# START OF Provided information

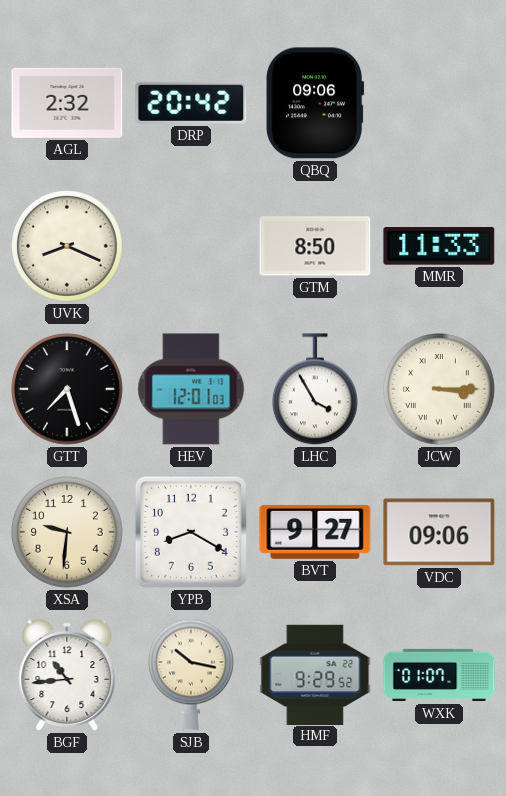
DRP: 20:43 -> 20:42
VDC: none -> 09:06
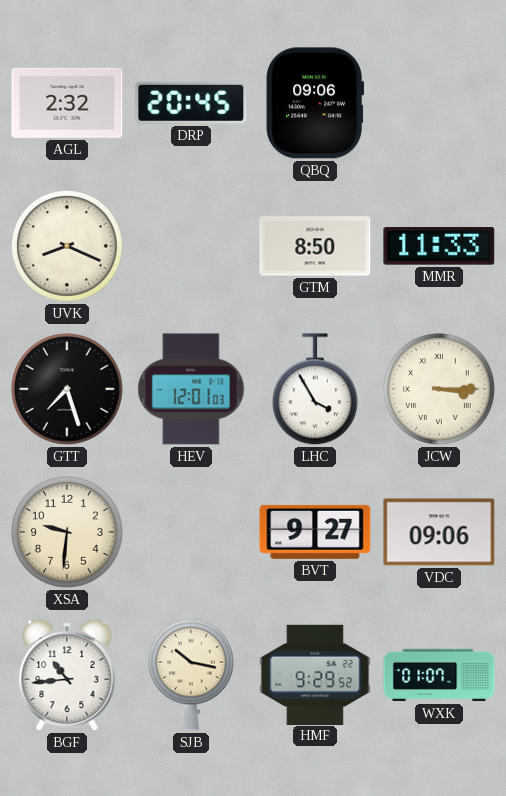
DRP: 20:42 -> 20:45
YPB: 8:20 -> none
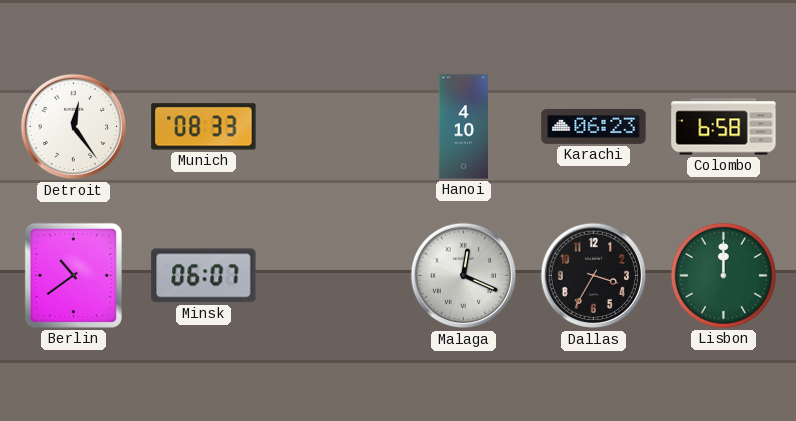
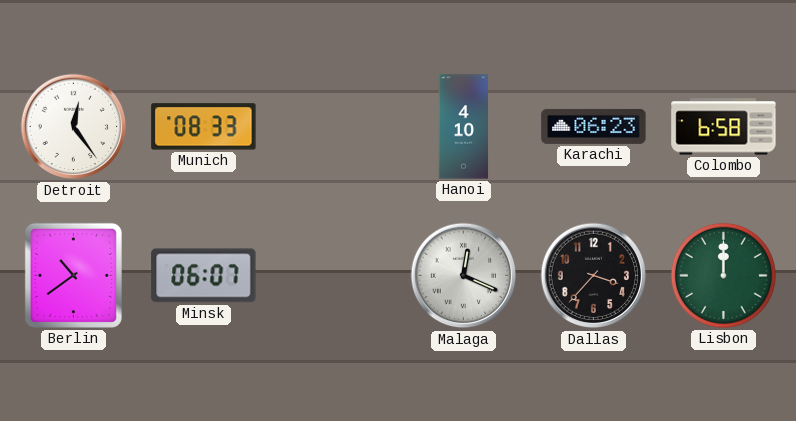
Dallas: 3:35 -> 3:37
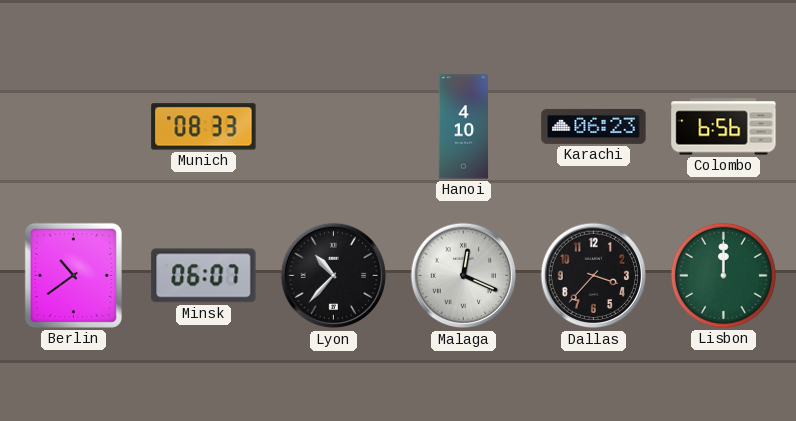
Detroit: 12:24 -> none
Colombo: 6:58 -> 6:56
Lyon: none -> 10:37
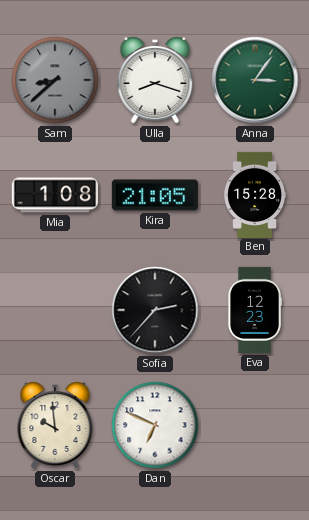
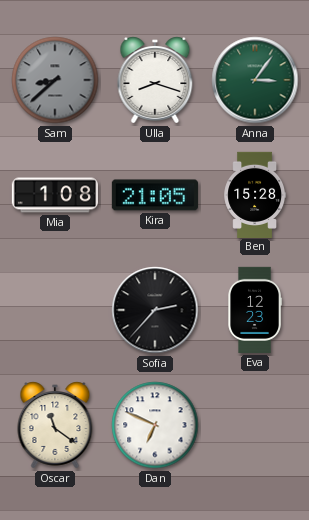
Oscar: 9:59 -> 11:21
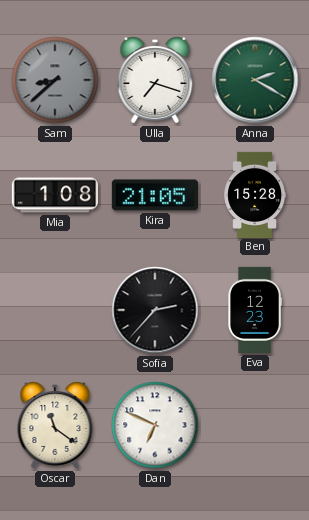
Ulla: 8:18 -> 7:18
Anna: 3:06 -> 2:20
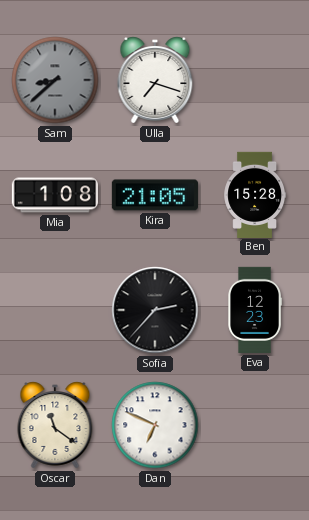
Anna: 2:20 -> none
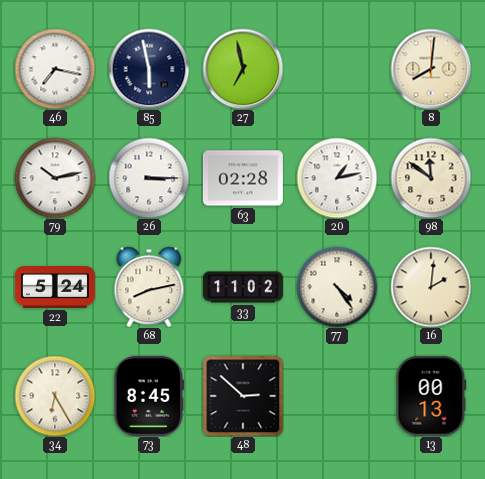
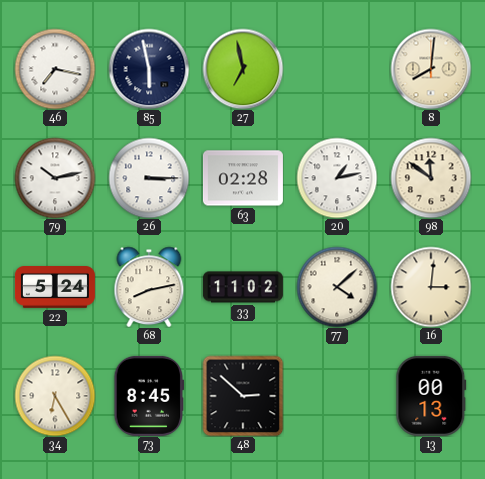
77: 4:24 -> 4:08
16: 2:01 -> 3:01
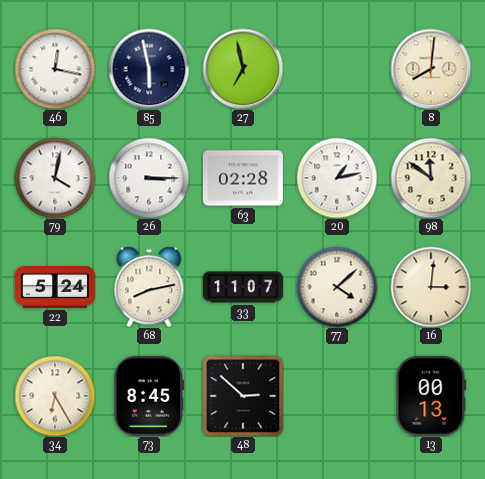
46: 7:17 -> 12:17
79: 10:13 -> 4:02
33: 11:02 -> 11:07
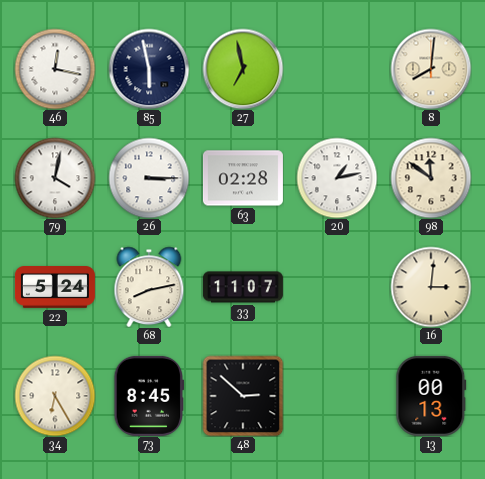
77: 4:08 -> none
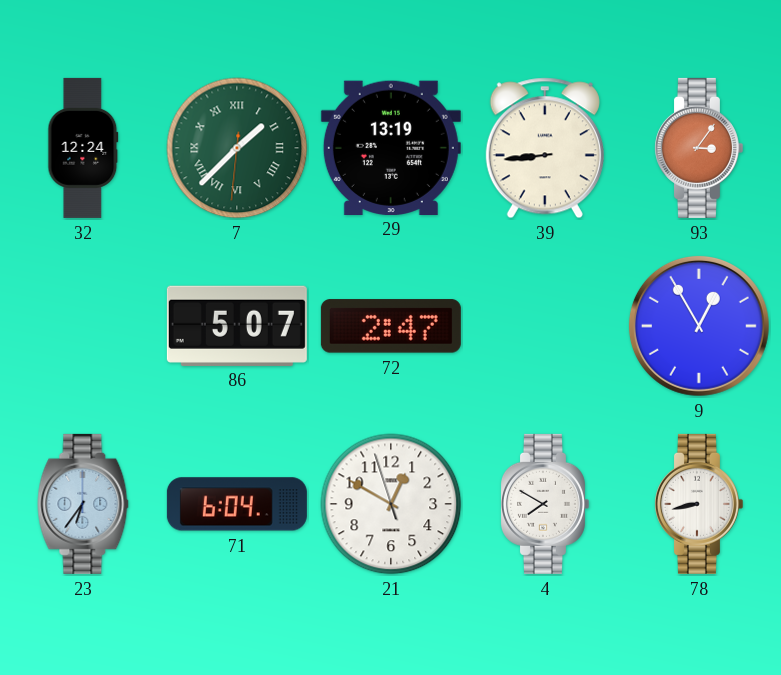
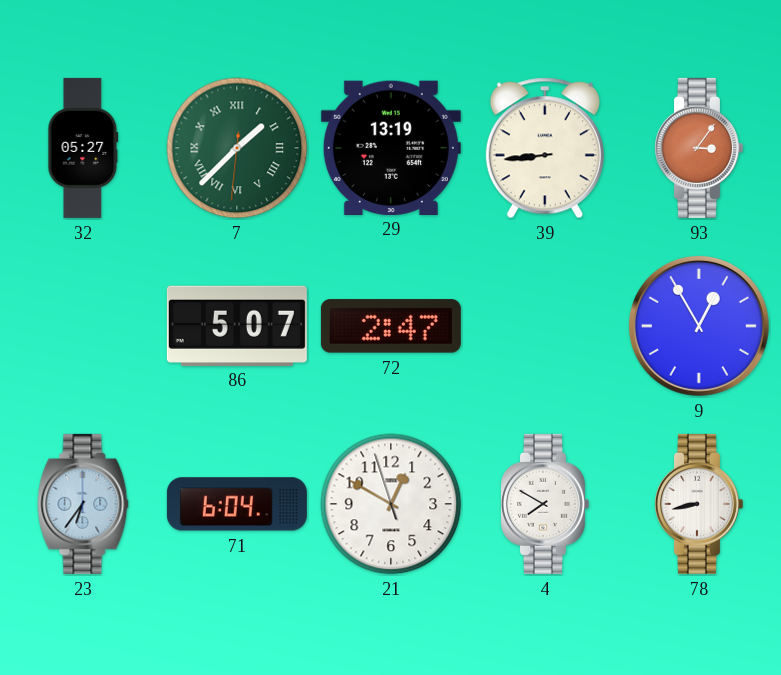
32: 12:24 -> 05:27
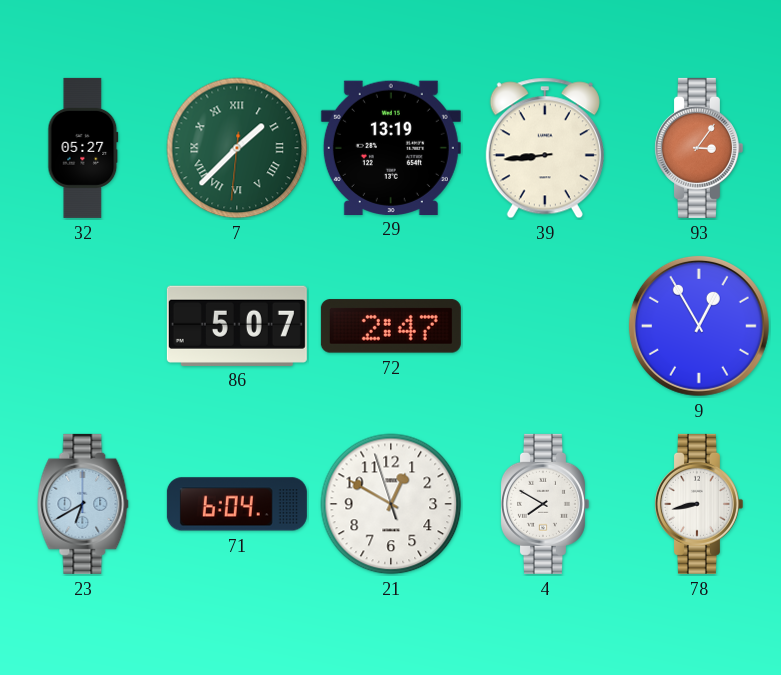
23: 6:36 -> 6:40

# END OF Provided information

→ **Work to complete**:
Put the records above into a Markdown table with the columns n and Line, one row per line, numbered in order. Leave out the picture lines and any blank lines.

→ **Solution for this task**:
| n | Line |
|---|---|
| 1 | DRP: 20:43 -> 20:42 |
| 2 | VDC: none -> 09:06 |
| 3 | DRP: 20:42 -> 20:45 |
| 4 | YPB: 8:20 -> none |
| 5 | Dallas: 3:35 -> 3:37 |
| 6 | Detroit: 12:24 -> none |
| 7 | Colombo: 6:58 -> 6:56 |
| 8 | Lyon: none -> 10:37 |
| 9 | Oscar: 9:59 -> 11:21 |
| 10 | Ulla: 8:18 -> 7:18 |
| 11 | Anna: 3:06 -> 2:20 |
| 12 | Anna: 2:20 -> none |
| 13 | 77: 4:24 -> 4:08 |
| 14 | 16: 2:01 -> 3:01 |
| 15 | 46: 7:17 -> 12:17 |
| 16 | 79: 10:13 -> 4:02 |
| 17 | 33: 11:02 -> 11:07 |
| 18 | 77: 4:08 -> none |
| 19 | 32: 12:24 -> 05:27 |
| 20 | 23: 6:36 -> 6:40 |